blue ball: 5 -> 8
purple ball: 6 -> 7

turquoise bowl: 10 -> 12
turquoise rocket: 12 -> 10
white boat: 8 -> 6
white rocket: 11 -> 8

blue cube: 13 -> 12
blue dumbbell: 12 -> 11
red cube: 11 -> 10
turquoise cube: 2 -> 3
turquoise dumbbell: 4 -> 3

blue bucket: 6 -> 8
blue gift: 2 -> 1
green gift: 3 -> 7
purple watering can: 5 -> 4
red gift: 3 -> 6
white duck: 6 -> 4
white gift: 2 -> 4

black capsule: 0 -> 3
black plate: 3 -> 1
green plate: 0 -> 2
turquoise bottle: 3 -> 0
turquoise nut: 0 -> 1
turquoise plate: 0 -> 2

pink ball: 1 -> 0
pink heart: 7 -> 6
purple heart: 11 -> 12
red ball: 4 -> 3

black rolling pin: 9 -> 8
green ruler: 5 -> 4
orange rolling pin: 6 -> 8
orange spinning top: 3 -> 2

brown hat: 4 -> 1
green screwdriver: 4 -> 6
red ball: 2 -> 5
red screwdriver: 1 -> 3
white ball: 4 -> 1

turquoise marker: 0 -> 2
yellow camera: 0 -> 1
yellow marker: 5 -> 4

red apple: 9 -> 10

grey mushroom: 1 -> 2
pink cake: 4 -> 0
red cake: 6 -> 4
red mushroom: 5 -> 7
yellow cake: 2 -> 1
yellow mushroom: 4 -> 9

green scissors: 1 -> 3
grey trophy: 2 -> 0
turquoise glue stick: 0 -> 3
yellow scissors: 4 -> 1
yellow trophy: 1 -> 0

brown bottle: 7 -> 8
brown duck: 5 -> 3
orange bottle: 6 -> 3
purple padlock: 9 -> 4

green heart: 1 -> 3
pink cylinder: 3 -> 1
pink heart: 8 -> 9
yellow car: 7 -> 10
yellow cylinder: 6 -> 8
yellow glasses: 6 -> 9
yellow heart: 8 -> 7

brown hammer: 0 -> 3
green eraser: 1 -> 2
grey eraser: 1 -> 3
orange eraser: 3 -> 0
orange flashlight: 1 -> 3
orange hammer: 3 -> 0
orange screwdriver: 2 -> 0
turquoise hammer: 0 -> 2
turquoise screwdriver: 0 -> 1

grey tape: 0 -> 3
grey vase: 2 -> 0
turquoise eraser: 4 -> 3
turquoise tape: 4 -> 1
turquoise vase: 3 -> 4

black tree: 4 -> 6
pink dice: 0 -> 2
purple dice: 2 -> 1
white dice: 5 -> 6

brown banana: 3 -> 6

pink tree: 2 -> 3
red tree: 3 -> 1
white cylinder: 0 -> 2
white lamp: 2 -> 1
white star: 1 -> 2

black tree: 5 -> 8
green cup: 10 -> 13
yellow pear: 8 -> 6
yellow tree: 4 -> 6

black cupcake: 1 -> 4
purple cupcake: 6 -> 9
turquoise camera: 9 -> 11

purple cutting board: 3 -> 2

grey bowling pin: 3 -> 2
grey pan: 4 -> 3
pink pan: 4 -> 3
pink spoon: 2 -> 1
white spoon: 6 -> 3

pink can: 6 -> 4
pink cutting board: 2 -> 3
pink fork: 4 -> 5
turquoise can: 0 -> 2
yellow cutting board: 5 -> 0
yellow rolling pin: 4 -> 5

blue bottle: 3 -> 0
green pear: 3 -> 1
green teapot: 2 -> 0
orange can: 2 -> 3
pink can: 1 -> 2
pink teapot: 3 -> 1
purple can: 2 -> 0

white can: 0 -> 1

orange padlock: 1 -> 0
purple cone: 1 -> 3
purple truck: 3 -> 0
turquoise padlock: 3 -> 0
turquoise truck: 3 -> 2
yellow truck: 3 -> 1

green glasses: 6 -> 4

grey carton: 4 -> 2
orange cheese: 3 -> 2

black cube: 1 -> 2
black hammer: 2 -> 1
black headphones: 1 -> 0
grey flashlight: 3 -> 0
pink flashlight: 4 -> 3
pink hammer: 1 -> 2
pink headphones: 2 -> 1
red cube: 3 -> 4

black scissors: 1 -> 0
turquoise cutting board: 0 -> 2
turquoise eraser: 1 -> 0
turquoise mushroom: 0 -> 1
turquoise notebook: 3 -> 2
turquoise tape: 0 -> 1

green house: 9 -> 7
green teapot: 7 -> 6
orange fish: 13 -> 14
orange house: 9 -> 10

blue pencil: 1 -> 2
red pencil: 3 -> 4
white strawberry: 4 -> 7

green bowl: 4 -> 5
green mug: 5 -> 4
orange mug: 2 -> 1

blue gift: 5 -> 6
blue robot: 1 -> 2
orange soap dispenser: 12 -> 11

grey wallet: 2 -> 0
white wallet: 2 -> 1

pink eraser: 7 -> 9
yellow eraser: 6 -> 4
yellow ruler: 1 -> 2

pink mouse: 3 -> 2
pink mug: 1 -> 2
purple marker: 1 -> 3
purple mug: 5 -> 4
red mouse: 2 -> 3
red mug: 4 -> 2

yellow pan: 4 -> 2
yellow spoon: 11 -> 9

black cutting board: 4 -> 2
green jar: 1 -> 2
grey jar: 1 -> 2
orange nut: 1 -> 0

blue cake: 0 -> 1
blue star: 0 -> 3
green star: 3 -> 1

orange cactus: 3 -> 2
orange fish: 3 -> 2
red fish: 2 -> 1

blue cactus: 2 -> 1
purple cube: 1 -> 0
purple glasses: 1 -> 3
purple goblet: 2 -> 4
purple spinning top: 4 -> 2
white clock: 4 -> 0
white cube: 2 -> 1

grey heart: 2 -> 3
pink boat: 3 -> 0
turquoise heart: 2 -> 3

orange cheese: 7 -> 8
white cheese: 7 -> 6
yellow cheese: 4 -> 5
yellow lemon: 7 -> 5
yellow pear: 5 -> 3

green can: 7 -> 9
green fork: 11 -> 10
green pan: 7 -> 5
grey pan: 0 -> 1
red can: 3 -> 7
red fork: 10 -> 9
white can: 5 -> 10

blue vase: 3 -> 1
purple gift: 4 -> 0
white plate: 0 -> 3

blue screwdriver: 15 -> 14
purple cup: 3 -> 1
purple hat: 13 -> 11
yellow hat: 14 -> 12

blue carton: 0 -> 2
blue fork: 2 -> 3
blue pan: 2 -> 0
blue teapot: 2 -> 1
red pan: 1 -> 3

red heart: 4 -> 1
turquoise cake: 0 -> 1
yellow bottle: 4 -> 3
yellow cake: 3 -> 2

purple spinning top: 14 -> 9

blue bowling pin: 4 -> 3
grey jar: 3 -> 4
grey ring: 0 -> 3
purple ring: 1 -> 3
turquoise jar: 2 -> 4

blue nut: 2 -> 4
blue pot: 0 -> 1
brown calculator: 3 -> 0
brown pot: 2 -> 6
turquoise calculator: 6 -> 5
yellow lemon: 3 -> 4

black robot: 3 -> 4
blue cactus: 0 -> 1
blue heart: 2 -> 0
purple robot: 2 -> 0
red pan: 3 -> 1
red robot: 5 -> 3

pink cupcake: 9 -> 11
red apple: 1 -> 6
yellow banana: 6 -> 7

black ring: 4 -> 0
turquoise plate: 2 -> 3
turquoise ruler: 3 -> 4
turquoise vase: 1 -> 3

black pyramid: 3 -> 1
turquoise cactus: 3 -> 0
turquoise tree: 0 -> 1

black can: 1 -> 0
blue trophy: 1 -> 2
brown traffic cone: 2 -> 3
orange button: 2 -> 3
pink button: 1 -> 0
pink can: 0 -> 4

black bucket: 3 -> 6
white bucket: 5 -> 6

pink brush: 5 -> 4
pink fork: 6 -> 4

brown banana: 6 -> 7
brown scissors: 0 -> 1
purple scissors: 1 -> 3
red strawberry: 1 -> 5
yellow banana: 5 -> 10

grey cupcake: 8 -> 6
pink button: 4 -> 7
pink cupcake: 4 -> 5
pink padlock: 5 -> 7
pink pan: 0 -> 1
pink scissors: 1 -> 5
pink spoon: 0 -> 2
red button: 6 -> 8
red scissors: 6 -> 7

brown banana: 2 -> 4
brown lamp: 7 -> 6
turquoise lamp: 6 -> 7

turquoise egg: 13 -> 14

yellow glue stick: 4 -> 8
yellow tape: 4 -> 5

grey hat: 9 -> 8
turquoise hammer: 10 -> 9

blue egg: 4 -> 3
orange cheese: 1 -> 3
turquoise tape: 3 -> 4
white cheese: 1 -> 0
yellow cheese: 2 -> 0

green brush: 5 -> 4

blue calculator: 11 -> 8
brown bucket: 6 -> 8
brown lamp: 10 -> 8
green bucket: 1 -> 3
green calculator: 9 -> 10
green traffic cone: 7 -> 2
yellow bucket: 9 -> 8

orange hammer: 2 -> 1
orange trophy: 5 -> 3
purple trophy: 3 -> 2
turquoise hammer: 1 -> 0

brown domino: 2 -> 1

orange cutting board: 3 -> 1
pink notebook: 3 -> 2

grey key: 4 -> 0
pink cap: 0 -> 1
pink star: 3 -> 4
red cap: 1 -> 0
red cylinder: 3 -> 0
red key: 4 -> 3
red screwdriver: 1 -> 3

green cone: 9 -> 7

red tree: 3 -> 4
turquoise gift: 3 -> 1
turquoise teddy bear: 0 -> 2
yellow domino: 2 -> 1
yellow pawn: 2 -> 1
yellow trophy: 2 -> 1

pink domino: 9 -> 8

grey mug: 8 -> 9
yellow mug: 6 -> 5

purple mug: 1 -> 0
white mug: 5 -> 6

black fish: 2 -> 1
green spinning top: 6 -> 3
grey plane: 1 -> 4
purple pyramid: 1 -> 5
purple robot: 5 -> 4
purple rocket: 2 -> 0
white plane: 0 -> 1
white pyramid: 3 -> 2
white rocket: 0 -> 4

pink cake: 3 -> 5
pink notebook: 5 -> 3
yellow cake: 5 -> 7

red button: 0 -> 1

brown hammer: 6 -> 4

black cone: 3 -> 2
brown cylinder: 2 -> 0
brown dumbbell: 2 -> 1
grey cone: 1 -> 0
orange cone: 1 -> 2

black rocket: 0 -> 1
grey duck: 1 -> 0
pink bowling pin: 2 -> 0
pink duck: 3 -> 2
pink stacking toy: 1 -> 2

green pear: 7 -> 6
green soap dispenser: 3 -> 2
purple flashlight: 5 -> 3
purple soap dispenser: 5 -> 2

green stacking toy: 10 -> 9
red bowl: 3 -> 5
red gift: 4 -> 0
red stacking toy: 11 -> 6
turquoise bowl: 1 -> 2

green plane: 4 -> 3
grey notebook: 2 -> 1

What to do »
What lines in the listing above hold the string "cone"? List them.

Worked solution »
purple cone: 1 -> 3
brown traffic cone: 2 -> 3
green traffic cone: 7 -> 2
green cone: 9 -> 7
black cone: 3 -> 2
grey cone: 1 -> 0
orange cone: 1 -> 2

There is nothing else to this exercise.